++++ Records for this exercise

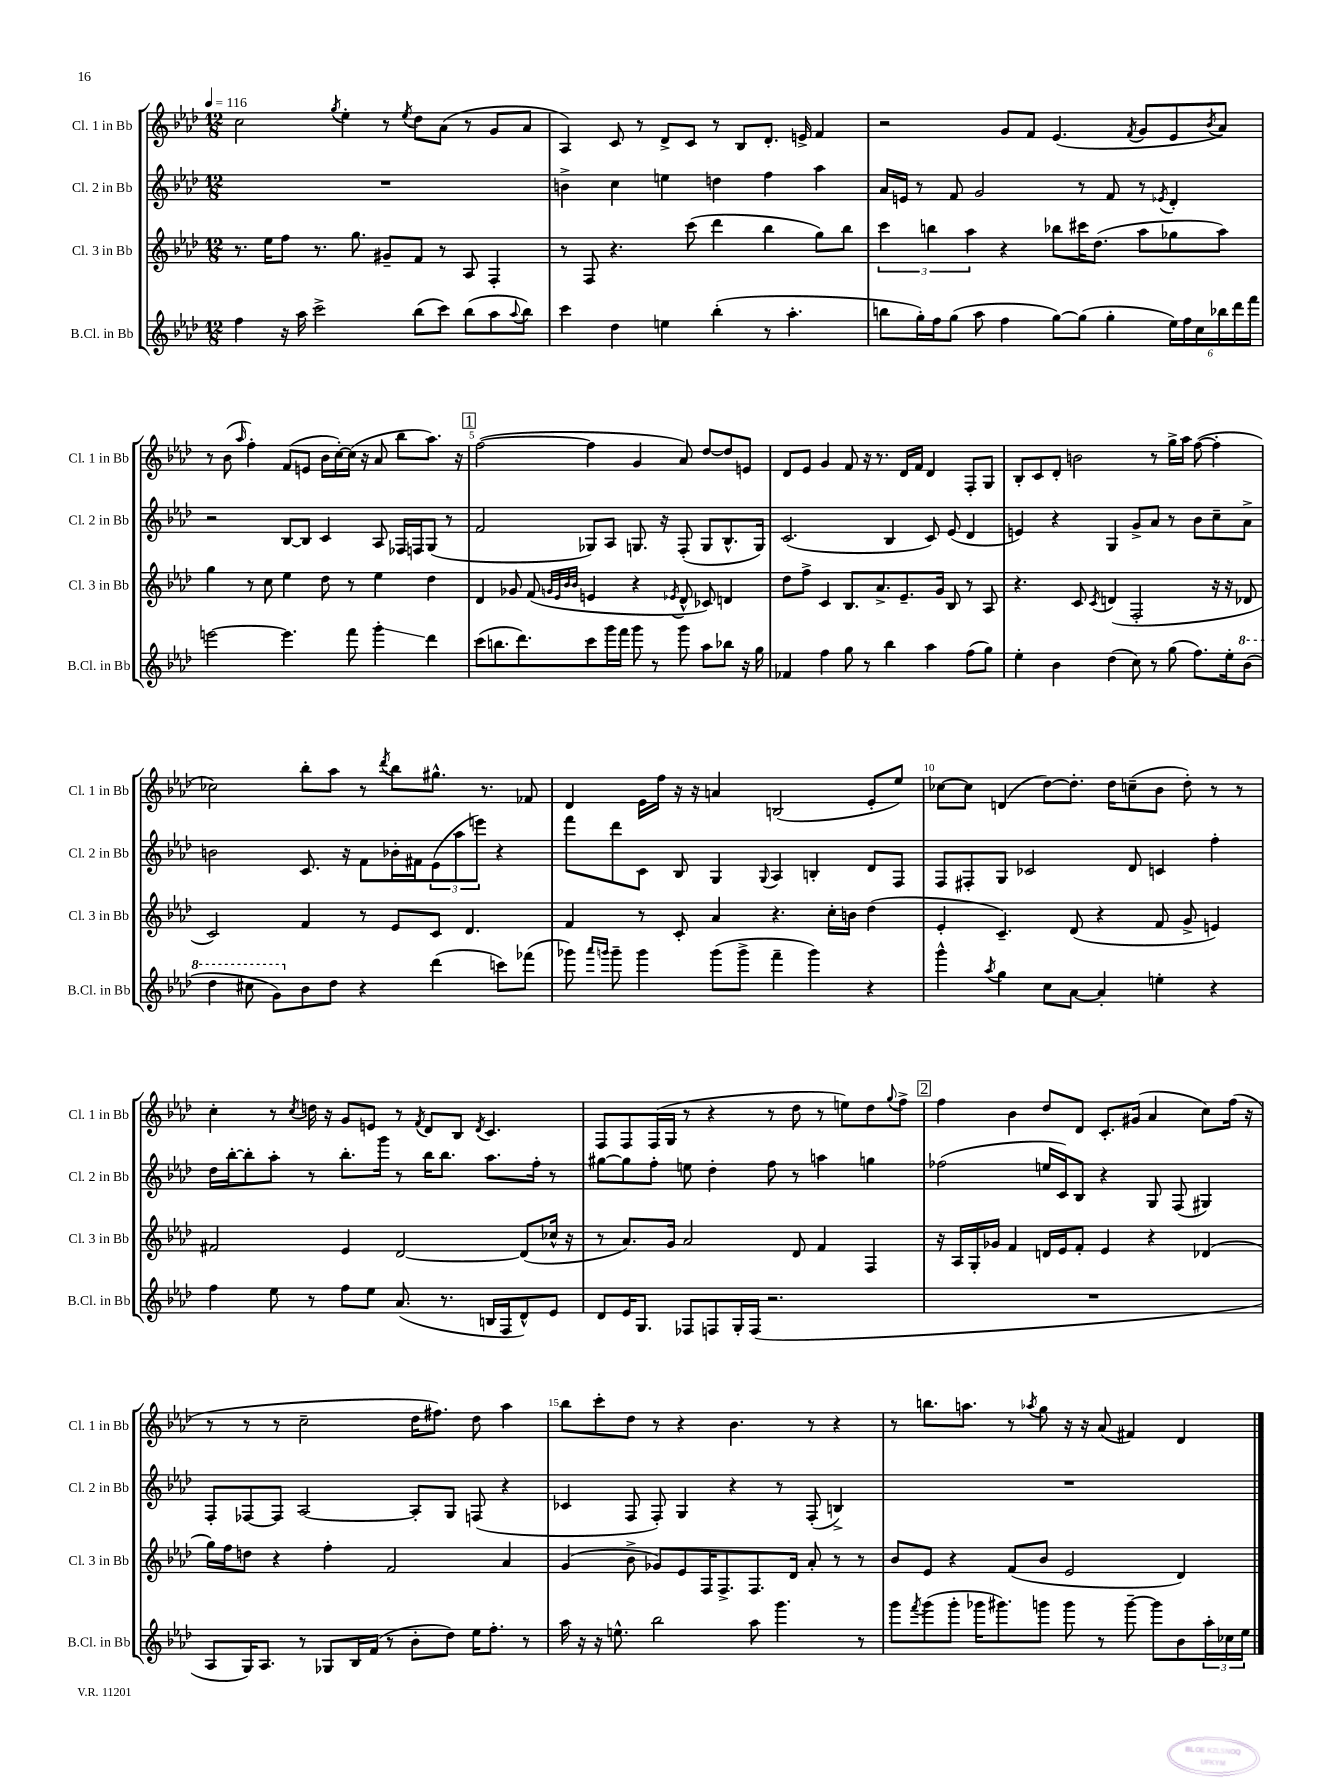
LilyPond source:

<<
\new StaffGroup <<
\new Staff = "s0" \with { instrumentName = "Cl. 1 in Bb" shortInstrumentName = "Cl. 1 in Bb" } {
    \clef treble \key aes \major \numericTimeSignature \time 12/8 \tempo 4 = 116
    c''2 \acciaccatura { g''8 } ees''4-. r8 \acciaccatura { ees''8 } des''8 aes'8( r8 g'8 aes'8 |
    aes4) c'8 r8 des'8-> c'8 r8 bes8 des'8.-. e'16-> f'4 |
    r2 g'8 f'8 ees'4.( \acciaccatura { f'8 } g'8 ees'8 \acciaccatura { bes'8 } aes'8) |
    r8 bes'8( \grace { aes''16 } f''4-.) f'8( e'8 bes'16 c''16~-.) c''16( r16 aes'8 bes''8 aes''8.) r16 |
    \mark \markup { \box "1" } f''2~( f''4 g'4 aes'8) des''8~ des''8 e'8 |
    des'8 ees'8 g'4 f'8 r16 r8. des'16 f'16 des'4 f8-. g8 |
    bes8-. c'8 des'8-. b'2 r8 g''16-> aes''16 f''8~( f''4-. |
    ces''2) bes''8-. aes''8 r8 \acciaccatura { des'''8 } bes''8 gis''8.-^ r8. fes'8 |
    des'4 ees'16 f''16 r16 r16 a'4 b2( ees'8-. ees''8) |
    ces''8~ ces''8 d'4( des''8~) des''8.-. des''16 c''8--( bes'8 des''8-.) r8 r8 |
    c''4-. r8 \acciaccatura { c''8 } d''16 r16 g'8 e'8 r8 \acciaccatura { f'8 } des'8 bes8 \acciaccatura { des'8 } c'4. |
    f8 f8 f16( g16 r8 r4 r8 des''8 r8 e''8) des''8 \appoggiatura { g''8 } f''8-> |
    \mark \markup { \box "2" } f''4 bes'4 des''8 des'8 c'8.-. gis'16( aes'4 c''8) f''16( r16 |
    r8 r8 r8 c''2-- des''16 fis''8.) des''8 aes''4 |
    bes''8 c'''8-. des''8 r8 r4 bes'4. r8 r4 |
    r8 b''8. a''8. r8 \acciaccatura { aes''8 } g''8 r16 r16 aes'8( fis'4) des'4 \bar "|." |
}
\new Staff = "s1" \with { instrumentName = "Cl. 2 in Bb" shortInstrumentName = "Cl. 2 in Bb" } {
    \clef treble \key aes \major \numericTimeSignature \time 12/8
    R1. |
    b'4-> c''4 e''4 d''4 f''4 aes''4 |
    aes'16 e'16 r8 f'8 g'2 r8 f'8 r8 \acciaccatura { ees'8 } des'4-. |
    r2 bes8~ bes8 c'4 aes8 fes16 f16 g8( r8 |
    \mark \markup { \box "1" } f'2 ges8) aes8 g8. r16 f8-.( g8 bes8.-^ g16) |
    c'2.( bes4 c'8) ees'8( des'4 |
    e'4) r4 g4 g'8-> aes'8 r8 bes'8 c''8-- aes'8-> |
    b'2 c'8. r16 f'8 bes'16-. fis'16 \tuplet 3/2 { ees'8( aes''8 e'''8) } r4 |
    f'''8 des'''8 c'8 bes8 g4 \appoggiatura { g8 } aes4 b4-. des'8 f8 |
    f8 fis8-. g8 ces'2 des'8 c'4 f''4-. |
    des''16 bes''16~-. bes''8-. aes''8-. r8 bes''8.-. g'''16 r8 bes''16 bes''8. aes''8. f''16-. r8 |
    gis''8~ gis''8 f''8-. e''8 des''4-. f''8 r8 a''4 g''4 |
    \mark \markup { \box "2" } fes''2( e''16 c'16) bes8 r4 g8 f8( gis4) |
    f8-. fes8~ fes8 aes2~ aes8-. g8 f8( r4 |
    ces'4 f8 f8-.) g4 r4 r8 f8-.( b4->) |
    R1. \bar "|." |
}
\new Staff = "s2" \with { instrumentName = "Cl. 3 in Bb" shortInstrumentName = "Cl. 3 in Bb" } {
    \clef treble \key aes \major \numericTimeSignature \time 12/8
    r8. ees''16 f''8 r8. g''8. gis'8-- f'8 r8 aes8 f4-. |
    r8 f8 r4. c'''8( des'''4 bes''4 g''8) bes''8 |
    \tuplet 3/2 { c'''4 b''4 aes''4 } r4 bes''8 cis'''16 des''8.( aes''8 ges''8 aes''8) |
    g''4 r8 c''8 ees''4 des''8 r8 ees''4 des''4 |
    \mark \markup { \box "1" } des'4 ges'8 f'8( \grace { g'32 ees'32 bes'32 bes'32 } e'4 r4 \acciaccatura { ees'8 } des'8-^ ces'8) d'4 |
    des''8 f''8-> c'4 bes8. aes'8.-> ees'8.-- g'16 bes8 r8 aes8 |
    r4. c'8 \acciaccatura { c'8 } d'4( f2-. r16 r16 des'8 |
    c'2) f'4 r8 ees'8 c'8 des'4. |
    f'4 r8 c'8-. aes'4 r4. c''16-. b'16 des''4( |
    ees'4-. c'4.--) des'8( r4 f'8 g'8-> e'4) |
    fis'2 ees'4 des'2~ des'8( ces''16-^ r16 |
    r8 aes'8.) g'16 aes'2 des'8 f'4 f4 |
    \mark \markup { \box "2" } r16 aes16 g16-. ges'16 f'4 d'16 ees'16 f'8-. ees'4 r4 des'4( |
    g''16) f''16 d''8 r4 f''4-. f'2 aes'4 |
    g'4( bes'8-> ges'8) ees'8 f16 f8.-> f8. des'16 aes'8-. r8 r8 |
    bes'8 ees'8 r4 f'8( bes'8 ees'2 des'4) \bar "|." |
}
\new Staff = "s3" \with { instrumentName = "B.Cl. in Bb" shortInstrumentName = "B.Cl. in Bb" } {
    \clef treble \key aes \major \numericTimeSignature \time 12/8
    f''4 r16 aes''16 c'''2-> bes''8( c'''8) bes''8( aes''8 \appoggiatura { aes''8 } bes''8) |
    c'''4 des''4 e''4 bes''4-.( r8 aes''4.-. |
    b''8 g''16-.) f''16 g''8( aes''8 f''4 g''8~) g''8( g''4-. \tuplet 6/4 { ees''16) f''16 c''16 bes''16 des'''16 f'''16 } |
    e'''2~ e'''4. f'''8 g'''4-.\glissando des'''4 |
    \mark \markup { \box "1" } c'''8( b''8. des'''8.) c'''8 g'''16 f'''16 g'''8 r8 g'''8 aes''8 bes''8 r16 g''16 |
    fes'4 f''4 g''8 r8 bes''4 aes''4 f''8( g''8) |
    ees''4-. bes'4 des''4( c''8) r8 g''8( f''8.) ees''16-. \ottava #1 bes''8( |
    des'''4 cis'''8 g''8) \ottava #0 bes'8 des''8 r4 des'''4( c'''8) fes'''8( |
    ges'''8) \grace { aes'''16 g'''16 } g'''8-- g'''4 g'''8( g'''8-> f'''4-- g'''4) r4 |
    g'''4-^ \acciaccatura { aes''8 } g''4 c''8 aes'8~ aes'4-. e''4-. r4 |
    f''4 ees''8 r8 f''8 ees''8 aes'8.( r8. b16 f16 des'8-^) ees'8 |
    des'8 ees'16 g8. fes8 f8 g16-. f16( r2. |
    \mark \markup { \box "2" } R1. |
    aes8 g16) aes8. r8 ges8 bes16 f'16( r8 bes'8-. des''8) ees''16 f''8.-. r8 |
    aes''16 r16 r16 e''8.-^ bes''2 aes''8 g'''4. r8 |
    g'''8 \acciaccatura { f'''8 } g'''8( g'''8-. ges'''16 gis'''8.) g'''8 g'''8 r8 g'''8~-- g'''8 bes'8 \tuplet 3/2 { aes''16-. ces''16 ees''16 } \bar "|." |
}
>>
>>
\layout { \context { \Score \override BarNumber.break-visibility = ##(#f #t #t) barNumberVisibility = #(every-nth-bar-number-visible 5) } }
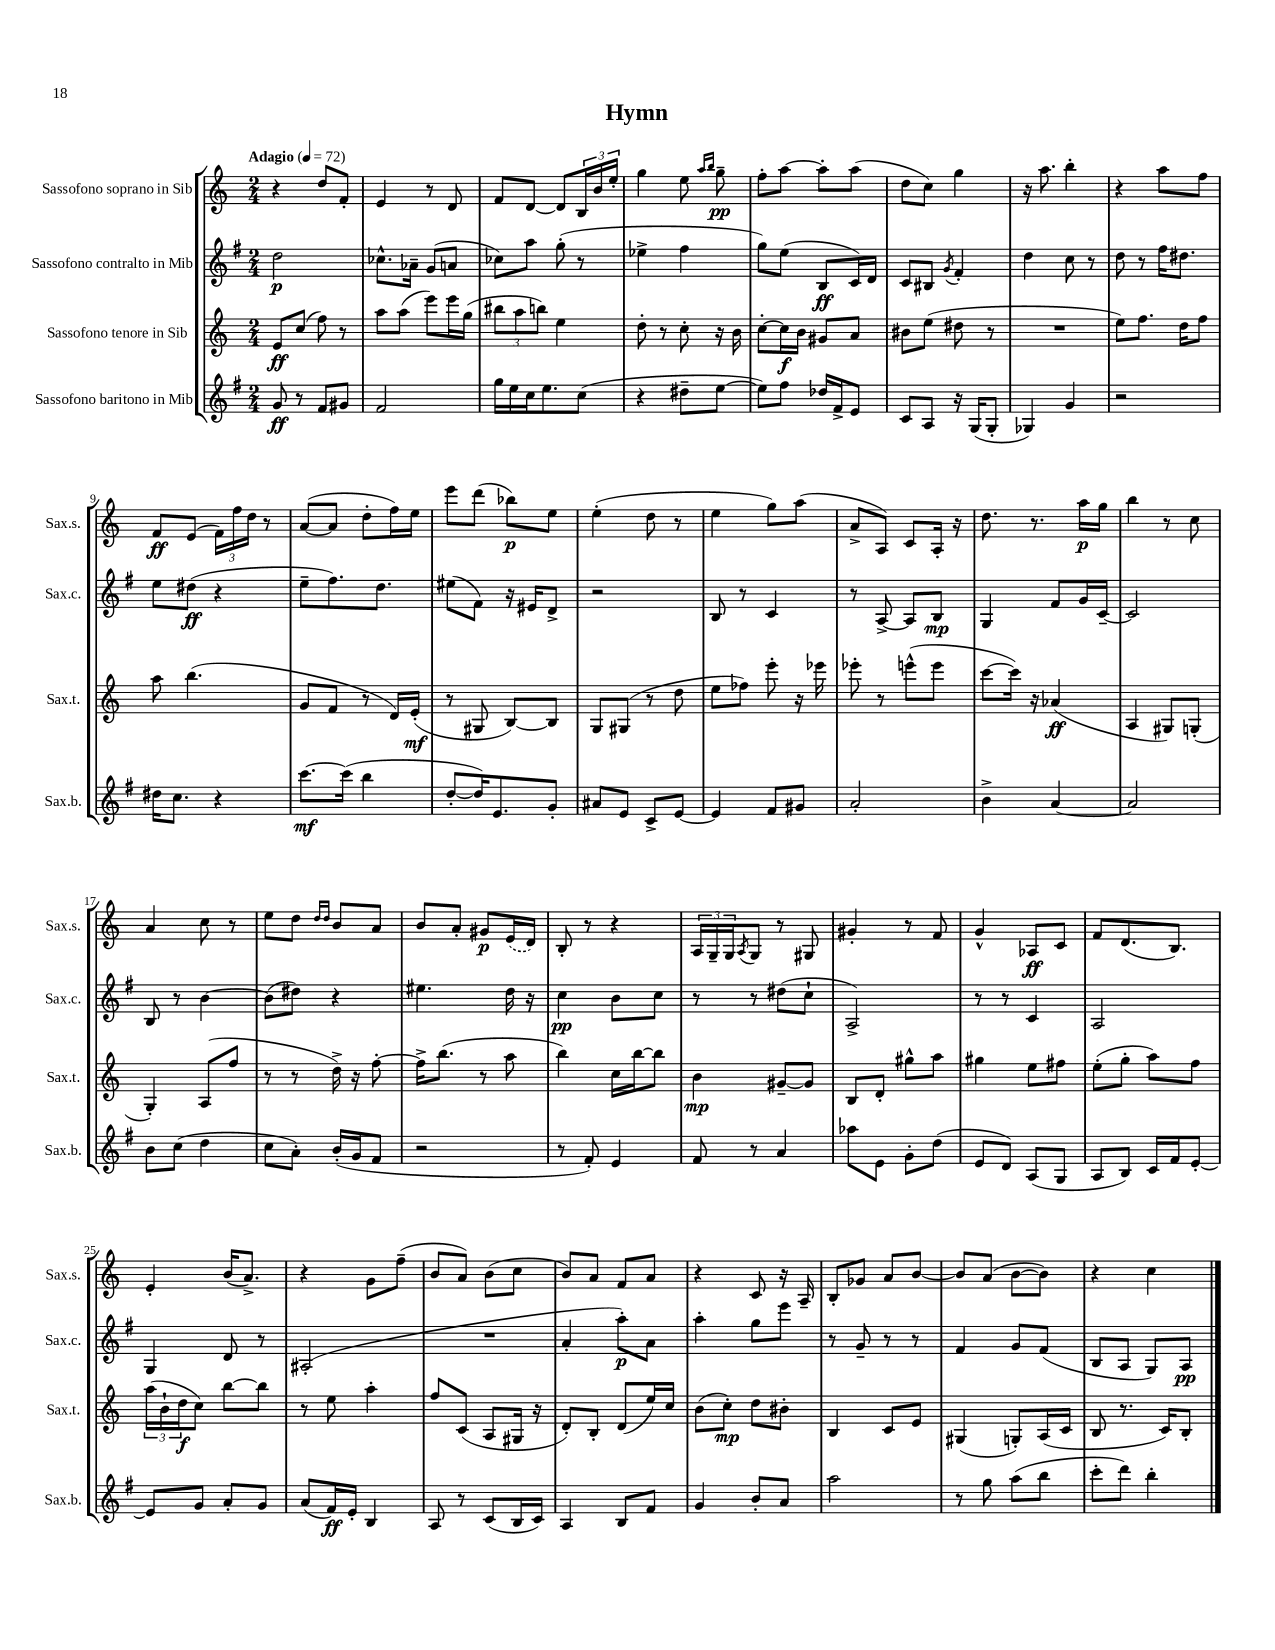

++++++++

■ **Written instruction**:
Extract every line of the records that contains the word "instrumentName", matching its capitalization exactly.

■ **Result of this exercise**:
\new Staff = "s0" \with { instrumentName = "Cl. 1 in Bb" shortInstrumentName = "Cl. 1 in Bb" } {
\new Staff = "s1" \with { instrumentName = "Cl. 2 in Bb" shortInstrumentName = "Cl. 2 in Bb" } {
\new Staff = "s2" \with { instrumentName = "Cl. 3 in Bb" shortInstrumentName = "Cl. 3 in Bb" } {
\new Staff = "s3" \with { instrumentName = "B.Cl. in Bb" shortInstrumentName = "B.Cl. in Bb" } {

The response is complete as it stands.